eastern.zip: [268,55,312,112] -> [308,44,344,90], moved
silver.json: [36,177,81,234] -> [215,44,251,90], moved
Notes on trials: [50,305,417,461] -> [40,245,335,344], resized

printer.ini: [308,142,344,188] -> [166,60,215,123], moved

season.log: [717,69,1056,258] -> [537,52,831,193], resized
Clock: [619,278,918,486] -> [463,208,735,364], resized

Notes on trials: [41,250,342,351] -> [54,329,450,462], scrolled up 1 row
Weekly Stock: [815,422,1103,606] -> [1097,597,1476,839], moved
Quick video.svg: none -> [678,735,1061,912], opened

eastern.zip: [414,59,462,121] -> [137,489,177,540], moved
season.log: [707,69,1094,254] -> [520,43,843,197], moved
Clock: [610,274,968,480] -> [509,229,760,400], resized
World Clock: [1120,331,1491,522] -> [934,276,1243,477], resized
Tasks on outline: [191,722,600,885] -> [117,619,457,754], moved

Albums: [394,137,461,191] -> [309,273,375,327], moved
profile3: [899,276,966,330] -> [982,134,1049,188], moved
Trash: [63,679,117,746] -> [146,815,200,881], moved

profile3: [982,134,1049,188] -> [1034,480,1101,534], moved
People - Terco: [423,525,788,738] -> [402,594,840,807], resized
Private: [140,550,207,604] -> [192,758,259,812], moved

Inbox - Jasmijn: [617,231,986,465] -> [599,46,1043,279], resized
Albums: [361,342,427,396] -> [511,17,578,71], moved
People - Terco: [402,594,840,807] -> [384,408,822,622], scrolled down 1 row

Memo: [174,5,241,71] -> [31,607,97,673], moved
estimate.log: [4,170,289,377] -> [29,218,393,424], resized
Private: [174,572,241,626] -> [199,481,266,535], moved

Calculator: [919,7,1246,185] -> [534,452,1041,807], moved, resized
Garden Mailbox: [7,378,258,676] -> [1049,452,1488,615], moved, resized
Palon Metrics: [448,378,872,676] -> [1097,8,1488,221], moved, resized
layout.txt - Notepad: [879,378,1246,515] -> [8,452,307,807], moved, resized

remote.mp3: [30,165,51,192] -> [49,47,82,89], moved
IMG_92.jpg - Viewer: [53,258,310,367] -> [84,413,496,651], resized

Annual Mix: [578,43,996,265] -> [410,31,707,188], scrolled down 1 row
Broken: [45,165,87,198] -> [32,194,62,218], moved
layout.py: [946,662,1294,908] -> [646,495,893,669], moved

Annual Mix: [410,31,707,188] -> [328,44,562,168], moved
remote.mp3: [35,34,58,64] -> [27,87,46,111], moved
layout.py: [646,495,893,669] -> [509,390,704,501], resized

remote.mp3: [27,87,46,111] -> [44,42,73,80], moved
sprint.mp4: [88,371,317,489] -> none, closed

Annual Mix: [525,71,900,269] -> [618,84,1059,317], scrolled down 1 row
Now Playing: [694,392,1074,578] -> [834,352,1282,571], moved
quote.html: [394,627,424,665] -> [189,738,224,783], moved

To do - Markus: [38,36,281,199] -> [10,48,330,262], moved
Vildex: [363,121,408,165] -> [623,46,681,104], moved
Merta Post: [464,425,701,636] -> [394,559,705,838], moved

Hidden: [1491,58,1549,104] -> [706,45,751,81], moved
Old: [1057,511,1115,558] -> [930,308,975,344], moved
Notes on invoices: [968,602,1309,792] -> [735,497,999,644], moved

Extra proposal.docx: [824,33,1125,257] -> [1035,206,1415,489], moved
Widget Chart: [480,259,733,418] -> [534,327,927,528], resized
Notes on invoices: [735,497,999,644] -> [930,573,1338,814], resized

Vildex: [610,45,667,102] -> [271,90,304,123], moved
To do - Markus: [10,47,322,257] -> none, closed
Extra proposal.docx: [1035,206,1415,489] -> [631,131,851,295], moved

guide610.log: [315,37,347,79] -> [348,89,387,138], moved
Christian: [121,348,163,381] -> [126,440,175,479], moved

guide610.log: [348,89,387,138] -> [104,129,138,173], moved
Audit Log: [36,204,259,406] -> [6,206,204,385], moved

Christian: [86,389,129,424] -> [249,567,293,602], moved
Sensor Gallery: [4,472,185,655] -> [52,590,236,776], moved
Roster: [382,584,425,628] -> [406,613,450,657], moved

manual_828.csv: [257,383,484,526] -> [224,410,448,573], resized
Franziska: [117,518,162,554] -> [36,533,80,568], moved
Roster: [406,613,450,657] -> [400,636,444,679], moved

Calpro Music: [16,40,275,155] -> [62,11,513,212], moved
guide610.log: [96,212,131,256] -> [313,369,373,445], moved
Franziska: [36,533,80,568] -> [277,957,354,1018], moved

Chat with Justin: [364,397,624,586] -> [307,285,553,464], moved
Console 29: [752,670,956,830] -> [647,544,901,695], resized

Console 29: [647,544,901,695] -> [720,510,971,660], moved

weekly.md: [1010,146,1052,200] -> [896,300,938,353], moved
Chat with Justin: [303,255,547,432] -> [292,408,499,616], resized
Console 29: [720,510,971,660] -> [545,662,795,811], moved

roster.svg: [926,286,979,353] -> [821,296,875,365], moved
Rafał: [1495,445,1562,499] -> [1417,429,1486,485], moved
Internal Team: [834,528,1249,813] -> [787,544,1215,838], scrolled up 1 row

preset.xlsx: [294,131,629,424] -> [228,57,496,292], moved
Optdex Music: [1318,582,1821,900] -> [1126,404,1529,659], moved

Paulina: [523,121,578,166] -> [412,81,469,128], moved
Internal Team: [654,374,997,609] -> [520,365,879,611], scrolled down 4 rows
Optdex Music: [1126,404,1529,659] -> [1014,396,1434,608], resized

Task brief ::
For every entry in the records above, write an exact copy.

Result for this exercise ::
eastern.zip: [268,55,312,112] -> [308,44,344,90], moved
silver.json: [36,177,81,234] -> [215,44,251,90], moved
Notes on trials: [50,305,417,461] -> [40,245,335,344], resized

printer.ini: [308,142,344,188] -> [166,60,215,123], moved

season.log: [717,69,1056,258] -> [537,52,831,193], resized
Clock: [619,278,918,486] -> [463,208,735,364], resized

Notes on trials: [41,250,342,351] -> [54,329,450,462], scrolled up 1 row
Weekly Stock: [815,422,1103,606] -> [1097,597,1476,839], moved
Quick video.svg: none -> [678,735,1061,912], opened

eastern.zip: [414,59,462,121] -> [137,489,177,540], moved
season.log: [707,69,1094,254] -> [520,43,843,197], moved
Clock: [610,274,968,480] -> [509,229,760,400], resized
World Clock: [1120,331,1491,522] -> [934,276,1243,477], resized
Tasks on outline: [191,722,600,885] -> [117,619,457,754], moved

Albums: [394,137,461,191] -> [309,273,375,327], moved
profile3: [899,276,966,330] -> [982,134,1049,188], moved
Trash: [63,679,117,746] -> [146,815,200,881], moved

profile3: [982,134,1049,188] -> [1034,480,1101,534], moved
People - Terco: [423,525,788,738] -> [402,594,840,807], resized
Private: [140,550,207,604] -> [192,758,259,812], moved

Inbox - Jasmijn: [617,231,986,465] -> [599,46,1043,279], resized
Albums: [361,342,427,396] -> [511,17,578,71], moved
People - Terco: [402,594,840,807] -> [384,408,822,622], scrolled down 1 row

Memo: [174,5,241,71] -> [31,607,97,673], moved
estimate.log: [4,170,289,377] -> [29,218,393,424], resized
Private: [174,572,241,626] -> [199,481,266,535], moved

Calculator: [919,7,1246,185] -> [534,452,1041,807], moved, resized
Garden Mailbox: [7,378,258,676] -> [1049,452,1488,615], moved, resized
Palon Metrics: [448,378,872,676] -> [1097,8,1488,221], moved, resized
layout.txt - Notepad: [879,378,1246,515] -> [8,452,307,807], moved, resized

remote.mp3: [30,165,51,192] -> [49,47,82,89], moved
IMG_92.jpg - Viewer: [53,258,310,367] -> [84,413,496,651], resized

Annual Mix: [578,43,996,265] -> [410,31,707,188], scrolled down 1 row
Broken: [45,165,87,198] -> [32,194,62,218], moved
layout.py: [946,662,1294,908] -> [646,495,893,669], moved

Annual Mix: [410,31,707,188] -> [328,44,562,168], moved
remote.mp3: [35,34,58,64] -> [27,87,46,111], moved
layout.py: [646,495,893,669] -> [509,390,704,501], resized

remote.mp3: [27,87,46,111] -> [44,42,73,80], moved
sprint.mp4: [88,371,317,489] -> none, closed

Annual Mix: [525,71,900,269] -> [618,84,1059,317], scrolled down 1 row
Now Playing: [694,392,1074,578] -> [834,352,1282,571], moved
quote.html: [394,627,424,665] -> [189,738,224,783], moved

To do - Markus: [38,36,281,199] -> [10,48,330,262], moved
Vildex: [363,121,408,165] -> [623,46,681,104], moved
Merta Post: [464,425,701,636] -> [394,559,705,838], moved

Hidden: [1491,58,1549,104] -> [706,45,751,81], moved
Old: [1057,511,1115,558] -> [930,308,975,344], moved
Notes on invoices: [968,602,1309,792] -> [735,497,999,644], moved

Extra proposal.docx: [824,33,1125,257] -> [1035,206,1415,489], moved
Widget Chart: [480,259,733,418] -> [534,327,927,528], resized
Notes on invoices: [735,497,999,644] -> [930,573,1338,814], resized

Vildex: [610,45,667,102] -> [271,90,304,123], moved
To do - Markus: [10,47,322,257] -> none, closed
Extra proposal.docx: [1035,206,1415,489] -> [631,131,851,295], moved

guide610.log: [315,37,347,79] -> [348,89,387,138], moved
Christian: [121,348,163,381] -> [126,440,175,479], moved

guide610.log: [348,89,387,138] -> [104,129,138,173], moved
Audit Log: [36,204,259,406] -> [6,206,204,385], moved

Christian: [86,389,129,424] -> [249,567,293,602], moved
Sensor Gallery: [4,472,185,655] -> [52,590,236,776], moved
Roster: [382,584,425,628] -> [406,613,450,657], moved

manual_828.csv: [257,383,484,526] -> [224,410,448,573], resized
Franziska: [117,518,162,554] -> [36,533,80,568], moved
Roster: [406,613,450,657] -> [400,636,444,679], moved

Calpro Music: [16,40,275,155] -> [62,11,513,212], moved
guide610.log: [96,212,131,256] -> [313,369,373,445], moved
Franziska: [36,533,80,568] -> [277,957,354,1018], moved

Chat with Justin: [364,397,624,586] -> [307,285,553,464], moved
Console 29: [752,670,956,830] -> [647,544,901,695], resized

Console 29: [647,544,901,695] -> [720,510,971,660], moved

weekly.md: [1010,146,1052,200] -> [896,300,938,353], moved
Chat with Justin: [303,255,547,432] -> [292,408,499,616], resized
Console 29: [720,510,971,660] -> [545,662,795,811], moved

roster.svg: [926,286,979,353] -> [821,296,875,365], moved
Rafał: [1495,445,1562,499] -> [1417,429,1486,485], moved
Internal Team: [834,528,1249,813] -> [787,544,1215,838], scrolled up 1 row

preset.xlsx: [294,131,629,424] -> [228,57,496,292], moved
Optdex Music: [1318,582,1821,900] -> [1126,404,1529,659], moved

Paulina: [523,121,578,166] -> [412,81,469,128], moved
Internal Team: [654,374,997,609] -> [520,365,879,611], scrolled down 4 rows
Optdex Music: [1126,404,1529,659] -> [1014,396,1434,608], resized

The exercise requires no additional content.